Task to complete:
Could you copy the records below exactly, leaving out any pictures they include?

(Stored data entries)
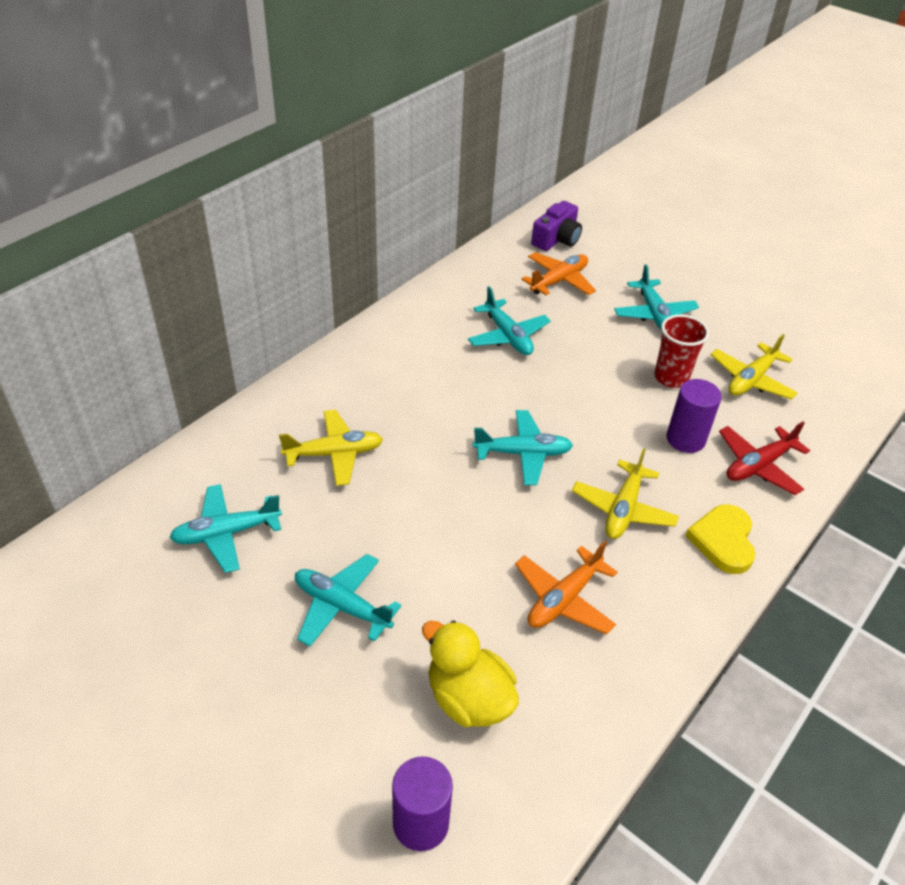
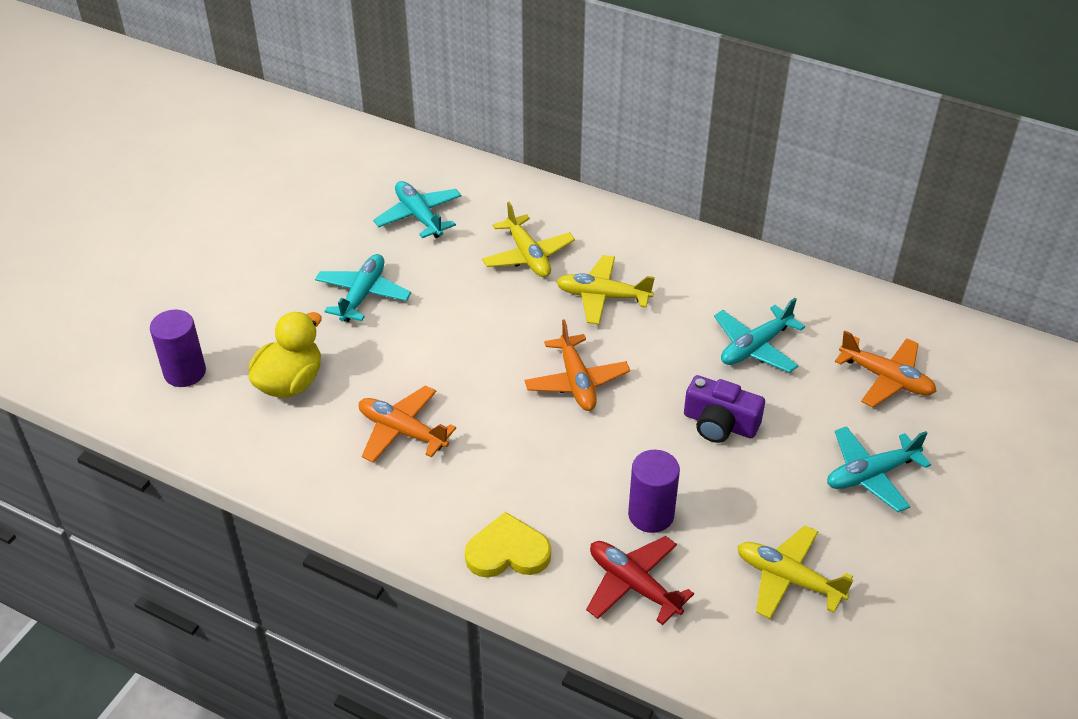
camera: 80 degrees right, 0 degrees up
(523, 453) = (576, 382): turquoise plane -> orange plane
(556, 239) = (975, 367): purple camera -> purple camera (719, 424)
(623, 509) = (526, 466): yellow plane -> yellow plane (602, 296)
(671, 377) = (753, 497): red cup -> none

Solution to the problem:
camera: 80 degrees right, 0 degrees up
(523, 453) = (576, 382): turquoise plane -> orange plane
(556, 239) = (975, 367): purple camera -> purple camera (719, 424)
(623, 509) = (526, 466): yellow plane -> yellow plane (602, 296)
(671, 377) = (753, 497): red cup -> none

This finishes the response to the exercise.